| Brief |
Write each entry again exactly as shown, but without the images it holds.

Scene comparison data:
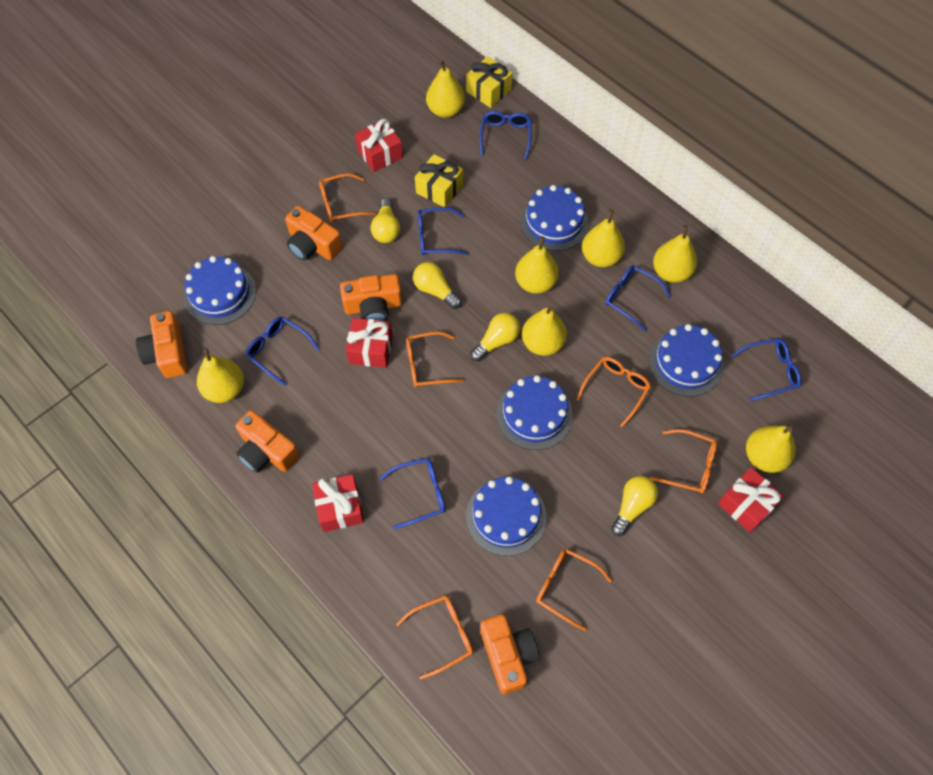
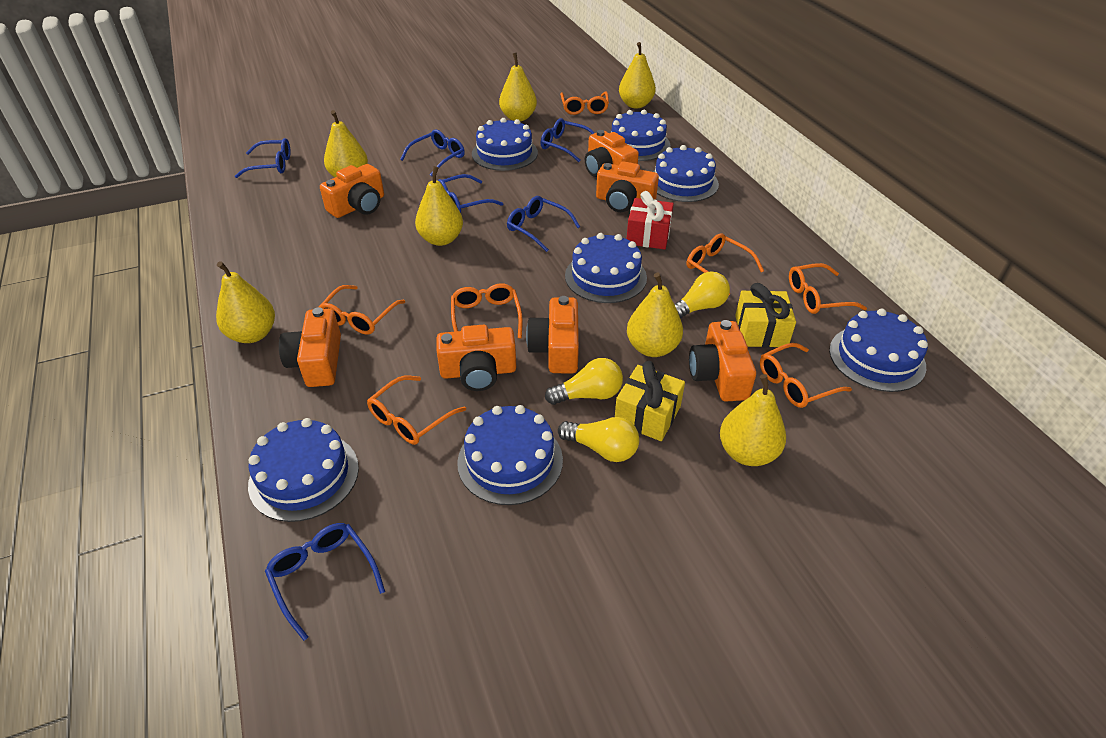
blue cake: 5 -> 7
orange camera: 5 -> 7
orange glasses: 6 -> 7
red gift: 4 -> 1
yellow light bulb: 4 -> 3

| Output for this task |
blue cake: 5 -> 7
orange camera: 5 -> 7
orange glasses: 6 -> 7
red gift: 4 -> 1
yellow light bulb: 4 -> 3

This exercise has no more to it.